● SUPPLIED MATERIAL
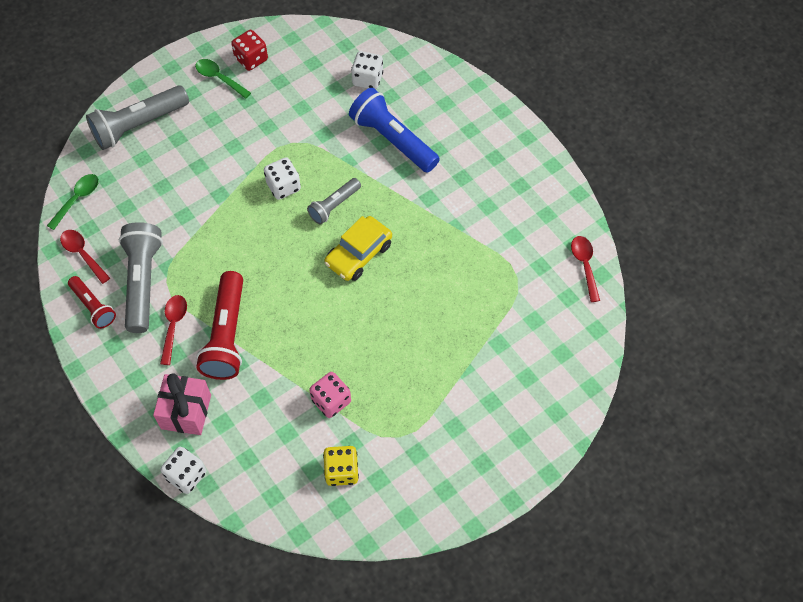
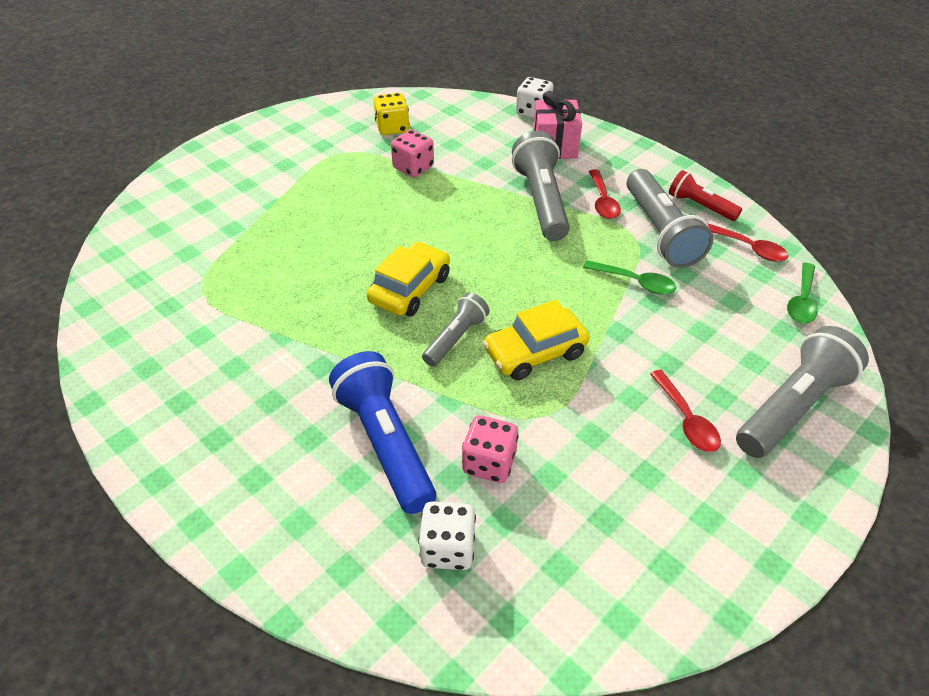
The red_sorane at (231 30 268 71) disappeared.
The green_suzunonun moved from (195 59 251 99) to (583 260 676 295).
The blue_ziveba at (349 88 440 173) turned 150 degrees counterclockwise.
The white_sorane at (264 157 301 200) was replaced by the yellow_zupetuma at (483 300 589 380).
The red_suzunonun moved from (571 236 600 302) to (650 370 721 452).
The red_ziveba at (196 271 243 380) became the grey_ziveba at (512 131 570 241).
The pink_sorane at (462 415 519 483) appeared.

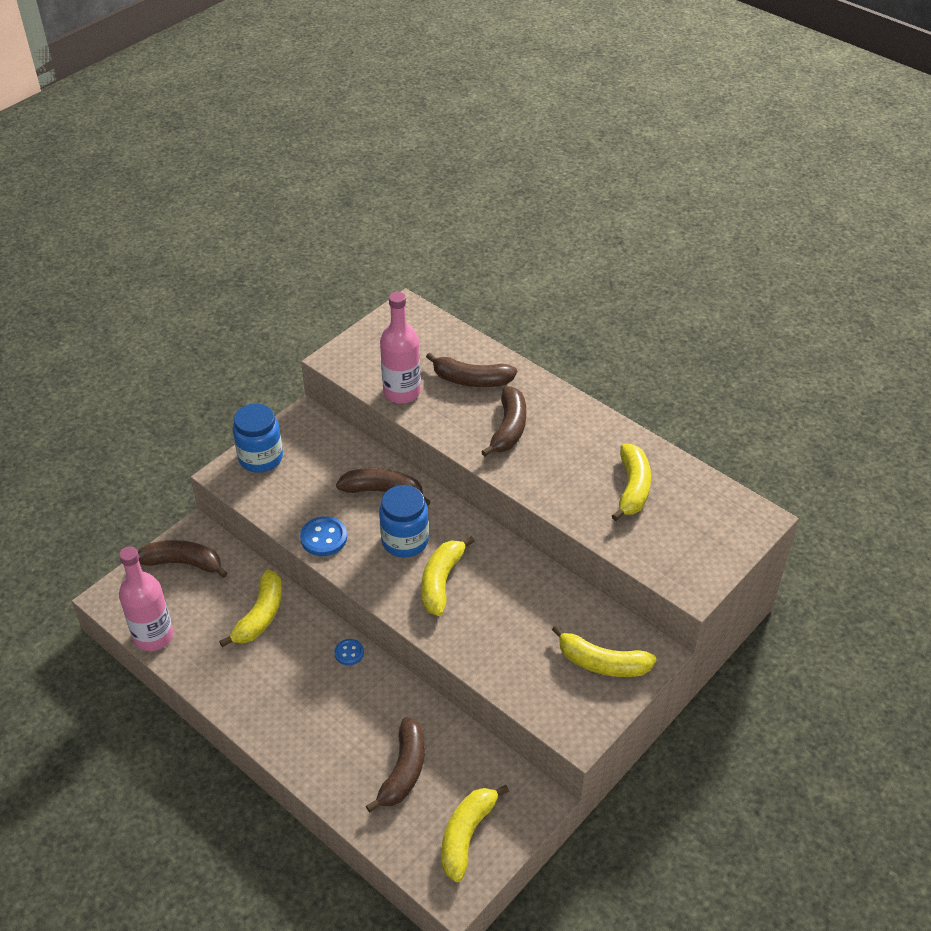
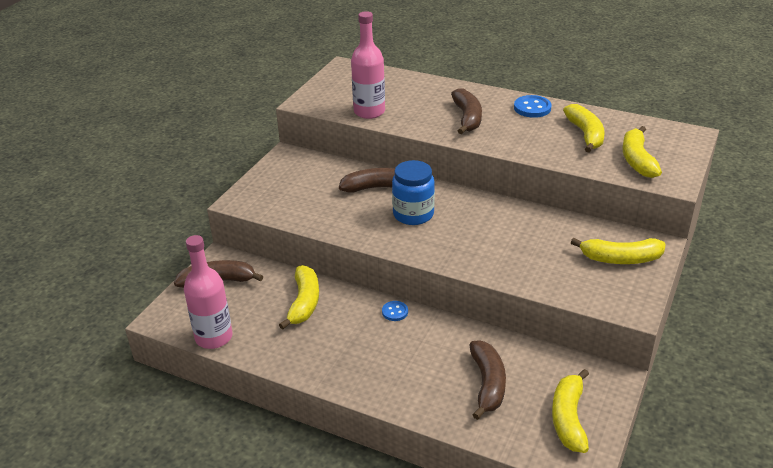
The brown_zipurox at (426 353 517 387) disappeared.
The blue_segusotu at (233 403 283 473) disappeared.
The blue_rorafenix moved from (300 516 347 556) to (514 95 552 118).
The yellow_zipurox moved from (421 536 475 616) to (622 126 662 178).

● EXERCISE REQUIREMENTS
Set down only the lines running from the line with "The red_ziveba at" to the end of the entries, inclusive; omit every picture.

● ANSWER TO THE PROBLEM
The red_ziveba at (196 271 243 380) became the grey_ziveba at (512 131 570 241).
The pink_sorane at (462 415 519 483) appeared.

The brown_zipurox at (426 353 517 387) disappeared.
The blue_segusotu at (233 403 283 473) disappeared.
The blue_rorafenix moved from (300 516 347 556) to (514 95 552 118).
The yellow_zipurox moved from (421 536 475 616) to (622 126 662 178).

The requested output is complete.